• **PROBLEM TO SOLVE**:
Count the lines in the data below that contain the word "treble". Reply with that number only.

[START MATERIALS PROVIDED]

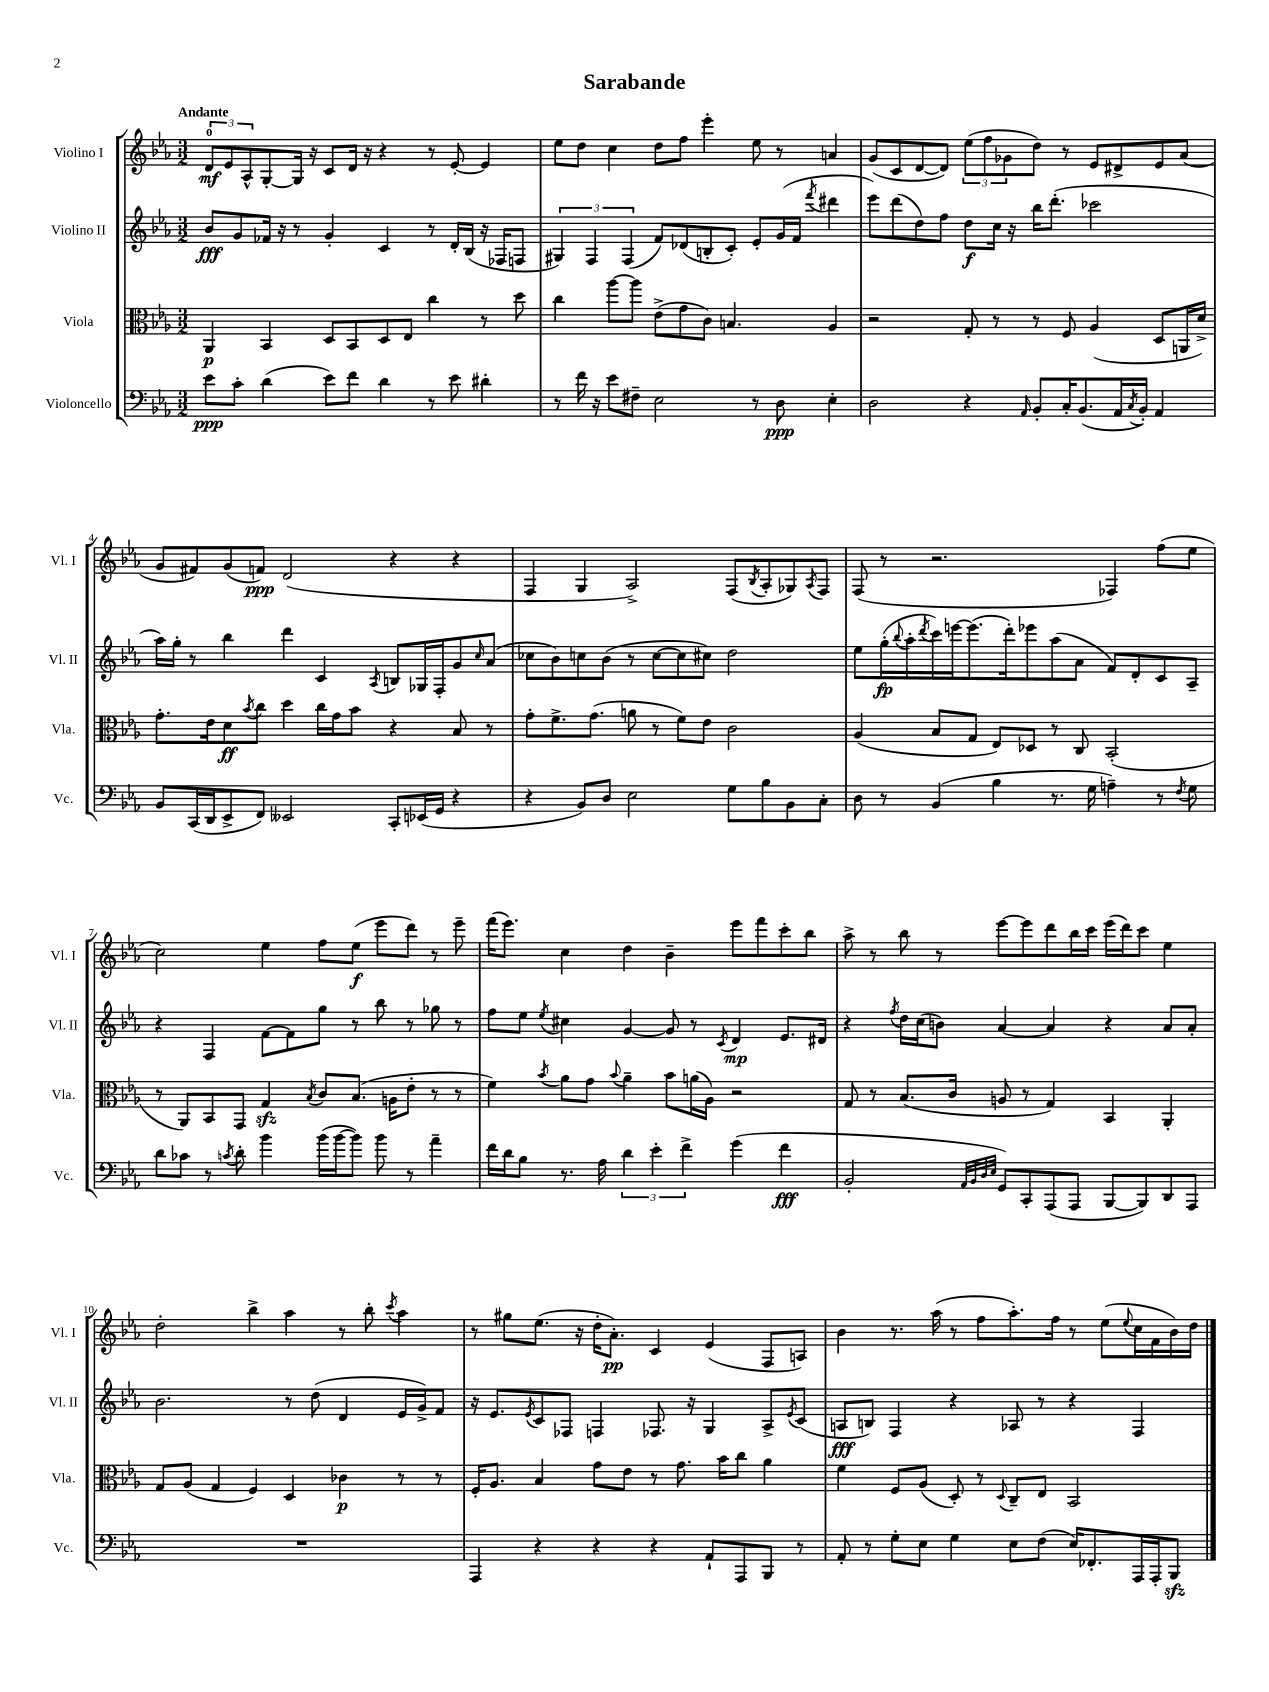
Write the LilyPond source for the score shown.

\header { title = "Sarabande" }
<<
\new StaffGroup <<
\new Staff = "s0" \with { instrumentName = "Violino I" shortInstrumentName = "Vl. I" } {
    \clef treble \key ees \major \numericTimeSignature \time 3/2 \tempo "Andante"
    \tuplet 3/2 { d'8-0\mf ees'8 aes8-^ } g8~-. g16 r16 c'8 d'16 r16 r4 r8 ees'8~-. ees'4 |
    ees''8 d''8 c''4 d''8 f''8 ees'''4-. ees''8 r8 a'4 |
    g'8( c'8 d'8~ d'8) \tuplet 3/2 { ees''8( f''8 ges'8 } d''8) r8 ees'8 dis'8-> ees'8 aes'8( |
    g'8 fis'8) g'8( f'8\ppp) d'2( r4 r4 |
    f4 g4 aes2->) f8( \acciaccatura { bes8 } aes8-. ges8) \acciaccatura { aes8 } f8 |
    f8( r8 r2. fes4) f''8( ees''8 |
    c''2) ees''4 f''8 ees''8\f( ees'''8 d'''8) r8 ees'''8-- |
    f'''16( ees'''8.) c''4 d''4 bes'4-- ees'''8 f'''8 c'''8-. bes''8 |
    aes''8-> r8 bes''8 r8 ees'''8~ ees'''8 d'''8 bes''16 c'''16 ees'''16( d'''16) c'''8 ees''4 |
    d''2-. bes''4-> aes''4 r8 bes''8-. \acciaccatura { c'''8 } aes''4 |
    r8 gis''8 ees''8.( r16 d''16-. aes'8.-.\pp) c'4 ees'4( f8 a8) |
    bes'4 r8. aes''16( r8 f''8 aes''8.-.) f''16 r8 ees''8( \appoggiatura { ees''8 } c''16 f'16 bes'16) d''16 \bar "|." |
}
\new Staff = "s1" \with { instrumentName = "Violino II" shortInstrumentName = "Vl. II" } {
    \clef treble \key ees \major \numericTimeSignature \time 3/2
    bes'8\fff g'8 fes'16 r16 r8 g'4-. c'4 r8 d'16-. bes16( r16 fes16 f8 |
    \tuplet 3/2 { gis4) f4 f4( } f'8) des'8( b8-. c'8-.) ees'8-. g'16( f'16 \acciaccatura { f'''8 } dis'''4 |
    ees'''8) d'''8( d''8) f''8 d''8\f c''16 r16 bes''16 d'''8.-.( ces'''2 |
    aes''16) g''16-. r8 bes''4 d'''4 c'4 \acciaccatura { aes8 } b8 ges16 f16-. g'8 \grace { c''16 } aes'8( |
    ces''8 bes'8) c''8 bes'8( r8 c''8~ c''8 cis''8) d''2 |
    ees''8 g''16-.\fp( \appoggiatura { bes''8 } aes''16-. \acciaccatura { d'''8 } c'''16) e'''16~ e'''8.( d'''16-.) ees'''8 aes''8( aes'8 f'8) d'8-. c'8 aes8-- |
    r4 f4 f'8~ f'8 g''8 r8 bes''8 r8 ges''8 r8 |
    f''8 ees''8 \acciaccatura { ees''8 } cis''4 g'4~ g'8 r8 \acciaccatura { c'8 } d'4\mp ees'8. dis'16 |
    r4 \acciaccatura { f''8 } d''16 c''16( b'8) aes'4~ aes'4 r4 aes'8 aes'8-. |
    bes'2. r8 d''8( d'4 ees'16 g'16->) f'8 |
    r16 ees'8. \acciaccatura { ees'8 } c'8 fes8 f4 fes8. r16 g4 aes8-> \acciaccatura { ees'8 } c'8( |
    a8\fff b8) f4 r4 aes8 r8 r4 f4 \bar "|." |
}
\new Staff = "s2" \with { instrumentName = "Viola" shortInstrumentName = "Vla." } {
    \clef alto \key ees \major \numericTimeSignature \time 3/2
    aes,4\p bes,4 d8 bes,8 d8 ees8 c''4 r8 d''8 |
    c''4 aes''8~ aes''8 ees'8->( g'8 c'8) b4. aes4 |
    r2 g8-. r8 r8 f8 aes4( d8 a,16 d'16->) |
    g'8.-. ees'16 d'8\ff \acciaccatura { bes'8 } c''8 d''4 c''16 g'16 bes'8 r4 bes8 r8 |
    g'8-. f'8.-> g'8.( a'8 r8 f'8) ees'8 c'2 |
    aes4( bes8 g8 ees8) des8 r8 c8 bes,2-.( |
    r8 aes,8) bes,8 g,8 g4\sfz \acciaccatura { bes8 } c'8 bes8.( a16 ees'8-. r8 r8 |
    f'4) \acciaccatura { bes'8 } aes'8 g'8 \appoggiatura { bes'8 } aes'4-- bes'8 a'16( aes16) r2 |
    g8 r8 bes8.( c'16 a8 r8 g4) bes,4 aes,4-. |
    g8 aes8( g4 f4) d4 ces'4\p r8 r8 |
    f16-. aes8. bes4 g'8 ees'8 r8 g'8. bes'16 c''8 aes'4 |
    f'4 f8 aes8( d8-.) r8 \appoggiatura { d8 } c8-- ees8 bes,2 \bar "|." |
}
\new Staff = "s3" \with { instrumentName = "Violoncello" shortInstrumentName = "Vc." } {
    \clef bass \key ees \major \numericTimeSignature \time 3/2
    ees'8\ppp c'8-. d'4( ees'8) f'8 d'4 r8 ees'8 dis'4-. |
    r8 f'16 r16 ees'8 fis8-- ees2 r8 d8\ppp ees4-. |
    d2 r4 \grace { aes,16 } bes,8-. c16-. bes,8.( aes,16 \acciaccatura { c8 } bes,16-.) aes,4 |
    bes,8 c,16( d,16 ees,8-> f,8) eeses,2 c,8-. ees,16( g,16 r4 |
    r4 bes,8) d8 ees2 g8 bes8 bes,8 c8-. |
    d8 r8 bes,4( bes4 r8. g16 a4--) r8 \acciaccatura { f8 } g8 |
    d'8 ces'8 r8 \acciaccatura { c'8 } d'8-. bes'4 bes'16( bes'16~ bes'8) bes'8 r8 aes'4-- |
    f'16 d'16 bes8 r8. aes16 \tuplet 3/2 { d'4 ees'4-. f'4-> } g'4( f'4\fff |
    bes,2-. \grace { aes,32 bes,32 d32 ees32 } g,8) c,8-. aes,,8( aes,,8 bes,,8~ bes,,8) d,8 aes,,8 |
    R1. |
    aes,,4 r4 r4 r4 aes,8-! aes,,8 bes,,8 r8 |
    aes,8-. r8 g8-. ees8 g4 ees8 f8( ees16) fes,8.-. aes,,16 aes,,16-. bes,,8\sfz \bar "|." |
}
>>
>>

[END MATERIALS PROVIDED]

• **ANSWER BELOW**:
2